SUPPLIED MATERIAL:
▼

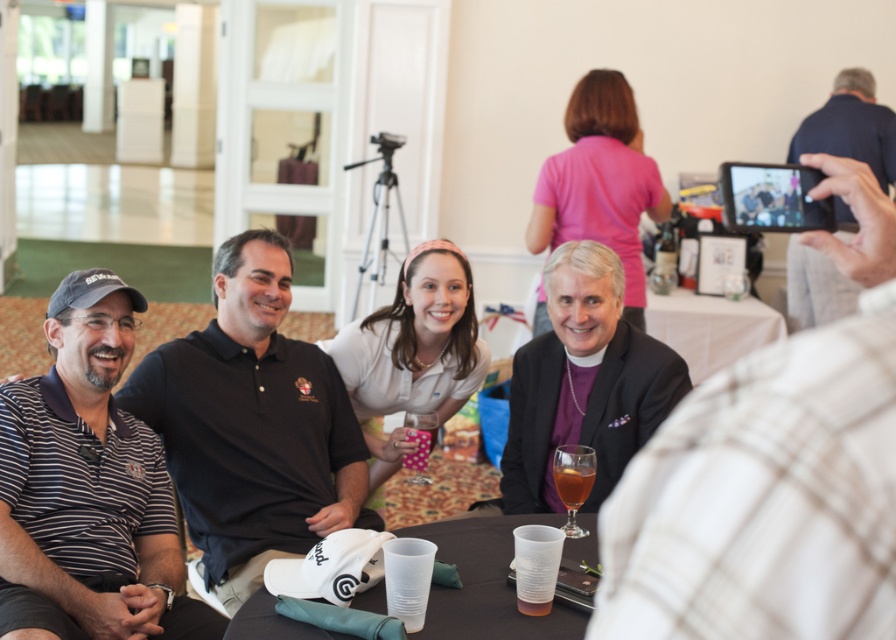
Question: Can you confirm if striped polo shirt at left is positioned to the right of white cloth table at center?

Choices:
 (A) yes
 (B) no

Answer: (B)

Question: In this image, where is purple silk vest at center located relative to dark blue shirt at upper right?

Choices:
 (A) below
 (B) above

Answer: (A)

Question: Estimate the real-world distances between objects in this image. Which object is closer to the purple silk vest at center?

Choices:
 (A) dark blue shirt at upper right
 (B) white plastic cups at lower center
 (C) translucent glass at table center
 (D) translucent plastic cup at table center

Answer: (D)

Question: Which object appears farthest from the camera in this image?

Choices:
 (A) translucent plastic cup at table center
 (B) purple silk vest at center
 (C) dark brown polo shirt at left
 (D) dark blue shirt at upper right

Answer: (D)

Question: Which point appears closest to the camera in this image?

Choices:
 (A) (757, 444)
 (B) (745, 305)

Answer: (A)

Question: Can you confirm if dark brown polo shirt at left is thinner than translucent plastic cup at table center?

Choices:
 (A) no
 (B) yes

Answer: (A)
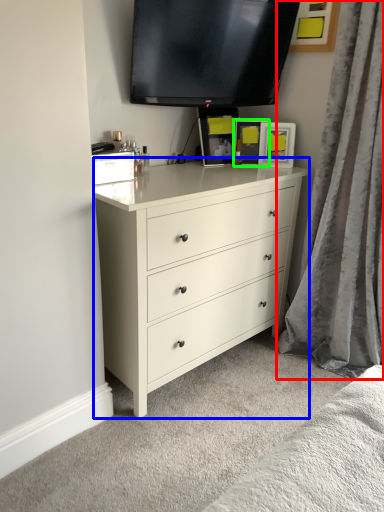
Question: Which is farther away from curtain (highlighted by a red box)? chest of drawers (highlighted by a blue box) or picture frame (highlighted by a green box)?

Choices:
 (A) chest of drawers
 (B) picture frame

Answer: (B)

▲
▼

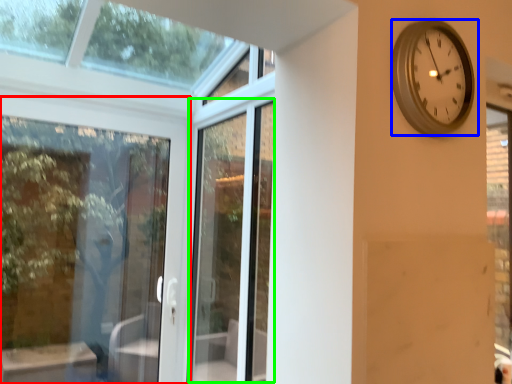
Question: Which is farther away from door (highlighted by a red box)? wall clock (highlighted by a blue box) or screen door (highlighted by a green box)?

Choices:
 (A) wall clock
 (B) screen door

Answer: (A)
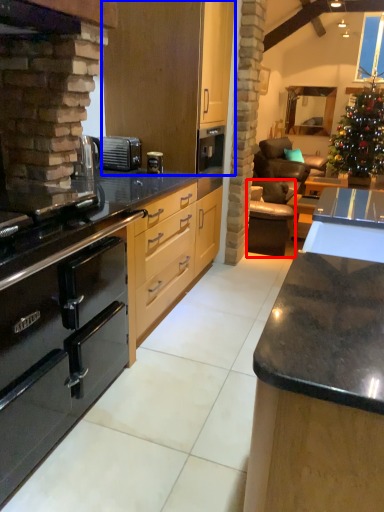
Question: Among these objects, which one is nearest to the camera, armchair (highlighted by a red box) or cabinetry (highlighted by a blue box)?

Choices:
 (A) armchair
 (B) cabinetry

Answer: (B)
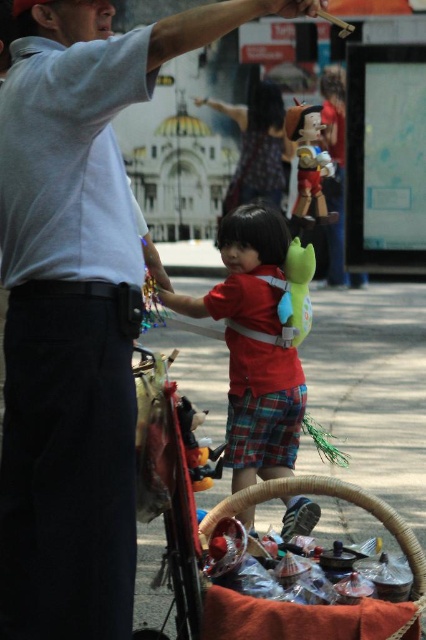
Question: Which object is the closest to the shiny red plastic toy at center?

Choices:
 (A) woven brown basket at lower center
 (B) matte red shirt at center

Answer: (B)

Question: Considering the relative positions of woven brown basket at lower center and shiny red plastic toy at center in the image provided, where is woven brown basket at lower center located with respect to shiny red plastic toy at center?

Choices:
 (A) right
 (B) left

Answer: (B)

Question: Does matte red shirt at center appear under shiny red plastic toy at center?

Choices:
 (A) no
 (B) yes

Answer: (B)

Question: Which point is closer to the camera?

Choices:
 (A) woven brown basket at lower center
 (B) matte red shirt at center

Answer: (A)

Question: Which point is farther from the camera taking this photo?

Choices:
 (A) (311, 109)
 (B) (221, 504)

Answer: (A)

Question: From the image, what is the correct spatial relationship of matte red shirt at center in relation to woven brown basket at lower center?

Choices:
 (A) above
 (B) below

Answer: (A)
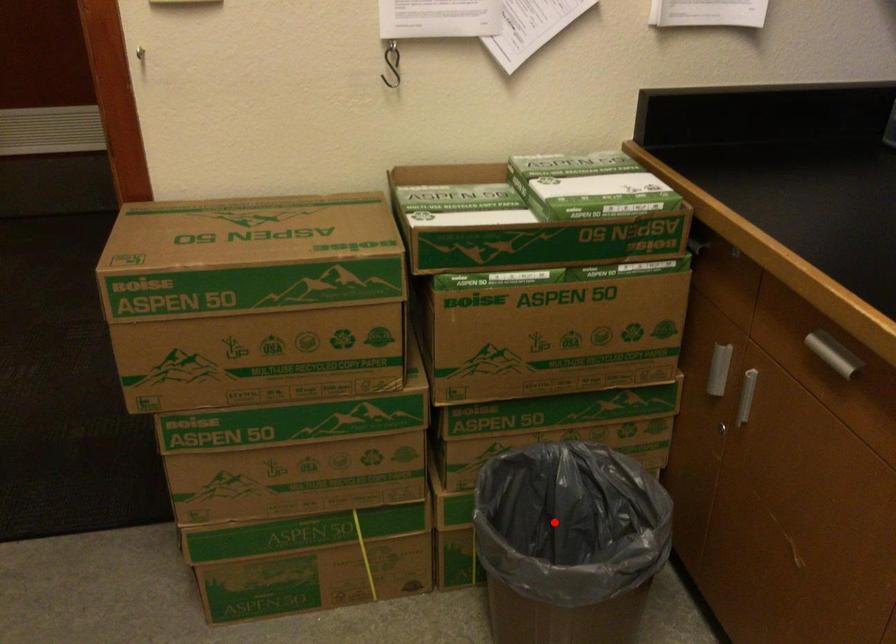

▲
▼

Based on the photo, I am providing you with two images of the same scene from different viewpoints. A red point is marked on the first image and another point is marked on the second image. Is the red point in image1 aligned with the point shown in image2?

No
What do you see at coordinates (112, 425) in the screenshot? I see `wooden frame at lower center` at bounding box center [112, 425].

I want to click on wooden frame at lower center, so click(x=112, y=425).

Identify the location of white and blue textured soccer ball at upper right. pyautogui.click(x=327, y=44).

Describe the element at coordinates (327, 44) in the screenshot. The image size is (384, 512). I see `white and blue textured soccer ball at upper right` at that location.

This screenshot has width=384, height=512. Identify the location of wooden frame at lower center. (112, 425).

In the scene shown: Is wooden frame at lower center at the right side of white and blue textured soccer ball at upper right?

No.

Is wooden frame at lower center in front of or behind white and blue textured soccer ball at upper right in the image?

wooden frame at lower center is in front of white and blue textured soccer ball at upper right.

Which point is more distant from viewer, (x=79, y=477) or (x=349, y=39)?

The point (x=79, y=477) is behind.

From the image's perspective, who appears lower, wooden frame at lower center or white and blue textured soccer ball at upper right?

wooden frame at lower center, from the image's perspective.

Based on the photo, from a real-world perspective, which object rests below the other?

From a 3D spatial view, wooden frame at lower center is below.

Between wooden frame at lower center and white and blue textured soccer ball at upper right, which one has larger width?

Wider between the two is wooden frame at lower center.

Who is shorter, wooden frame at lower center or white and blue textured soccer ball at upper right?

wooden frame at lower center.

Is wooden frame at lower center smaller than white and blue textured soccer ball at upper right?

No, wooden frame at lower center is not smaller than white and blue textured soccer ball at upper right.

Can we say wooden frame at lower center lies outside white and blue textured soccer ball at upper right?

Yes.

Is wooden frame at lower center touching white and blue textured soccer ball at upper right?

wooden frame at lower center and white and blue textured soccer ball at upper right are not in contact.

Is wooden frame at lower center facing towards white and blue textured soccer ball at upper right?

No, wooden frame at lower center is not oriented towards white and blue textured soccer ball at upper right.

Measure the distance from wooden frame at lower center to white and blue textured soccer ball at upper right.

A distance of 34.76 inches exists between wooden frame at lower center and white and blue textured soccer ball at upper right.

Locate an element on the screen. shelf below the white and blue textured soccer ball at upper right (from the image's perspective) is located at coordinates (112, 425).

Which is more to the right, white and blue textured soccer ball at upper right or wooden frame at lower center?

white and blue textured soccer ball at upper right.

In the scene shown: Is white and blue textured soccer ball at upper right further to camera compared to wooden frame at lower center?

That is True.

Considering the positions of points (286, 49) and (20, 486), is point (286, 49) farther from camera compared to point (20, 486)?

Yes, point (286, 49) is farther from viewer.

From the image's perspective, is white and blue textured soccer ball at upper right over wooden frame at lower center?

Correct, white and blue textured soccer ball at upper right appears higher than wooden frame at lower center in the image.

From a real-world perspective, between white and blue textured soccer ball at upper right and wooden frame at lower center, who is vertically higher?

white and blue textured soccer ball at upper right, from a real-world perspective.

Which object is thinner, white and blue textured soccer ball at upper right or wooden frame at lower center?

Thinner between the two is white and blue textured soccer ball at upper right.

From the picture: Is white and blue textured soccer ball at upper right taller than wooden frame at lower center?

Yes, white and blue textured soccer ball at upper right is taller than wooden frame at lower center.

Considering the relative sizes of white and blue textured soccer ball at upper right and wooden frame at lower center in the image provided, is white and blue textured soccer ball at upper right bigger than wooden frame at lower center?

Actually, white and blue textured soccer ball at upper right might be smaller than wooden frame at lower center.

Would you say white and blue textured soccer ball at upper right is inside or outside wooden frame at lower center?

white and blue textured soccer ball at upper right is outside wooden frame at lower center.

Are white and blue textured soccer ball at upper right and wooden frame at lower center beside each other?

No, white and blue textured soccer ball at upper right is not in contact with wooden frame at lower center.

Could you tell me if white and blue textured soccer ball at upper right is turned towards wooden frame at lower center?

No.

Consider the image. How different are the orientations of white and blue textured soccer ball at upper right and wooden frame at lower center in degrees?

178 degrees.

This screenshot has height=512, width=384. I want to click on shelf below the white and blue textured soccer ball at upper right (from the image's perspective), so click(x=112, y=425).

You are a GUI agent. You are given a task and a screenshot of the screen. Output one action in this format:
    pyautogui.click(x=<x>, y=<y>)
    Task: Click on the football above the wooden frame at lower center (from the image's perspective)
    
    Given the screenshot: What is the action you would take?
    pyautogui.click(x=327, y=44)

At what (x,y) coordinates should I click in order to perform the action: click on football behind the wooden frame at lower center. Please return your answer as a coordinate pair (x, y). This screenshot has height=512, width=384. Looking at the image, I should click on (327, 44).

▲

HOW TO COMPLETE THIS TASK:
Swap "wooden frame" for "picture frame" in the stretch of the records from the line containing "In the scene shown: Is white" through the line containing "Yes, point (286, 49) is farther from viewer.", and give back only those lines with everything else unchanged.

ANSWER FOR THE TASK:
In the scene shown: Is white and blue textured soccer ball at upper right further to camera compared to picture frame at lower center?

That is True.

Considering the positions of points (286, 49) and (20, 486), is point (286, 49) farther from camera compared to point (20, 486)?

Yes, point (286, 49) is farther from viewer.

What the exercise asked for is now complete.